Source data:
---*---
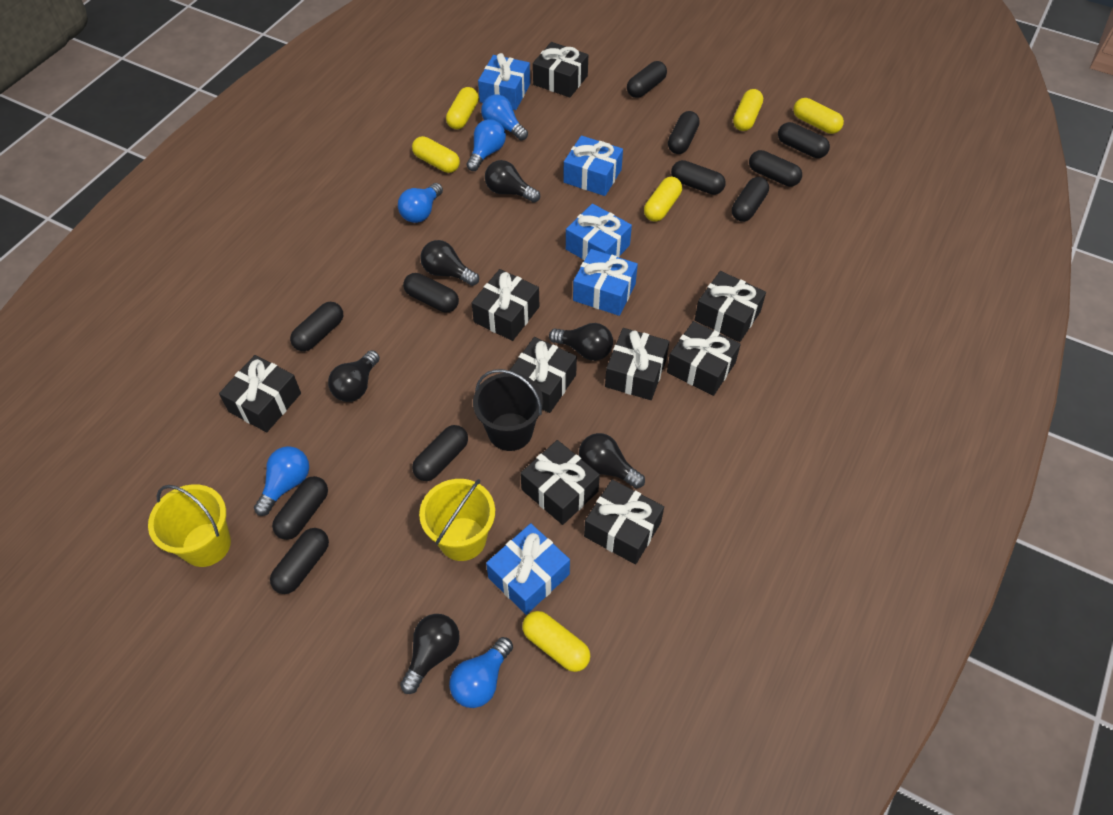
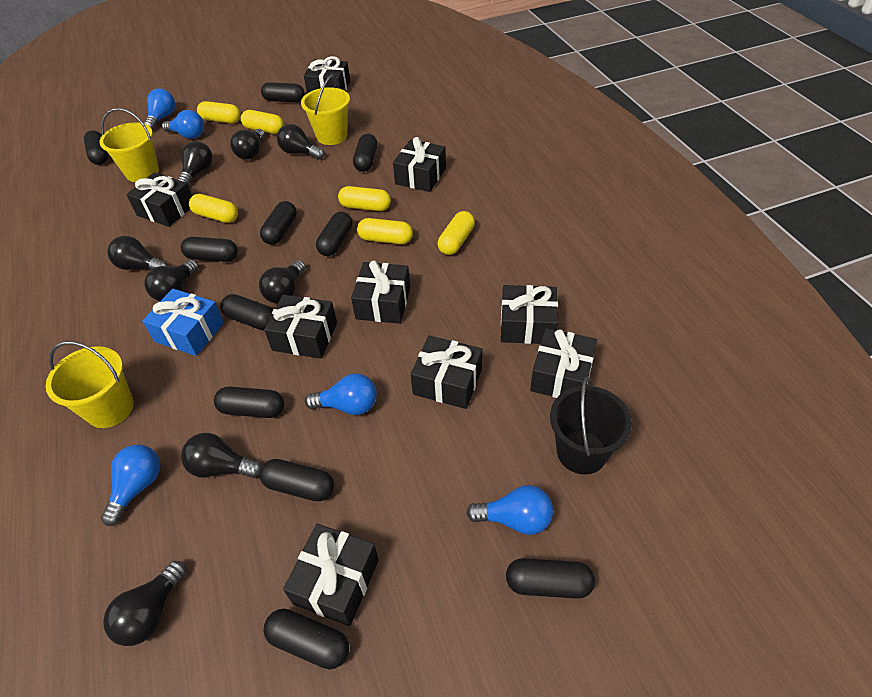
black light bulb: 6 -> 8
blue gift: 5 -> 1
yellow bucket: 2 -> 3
---*---
Exercise brief: Hand back every line of the material, exactly, without the pictures.

Problem solution:
black light bulb: 6 -> 8
blue gift: 5 -> 1
yellow bucket: 2 -> 3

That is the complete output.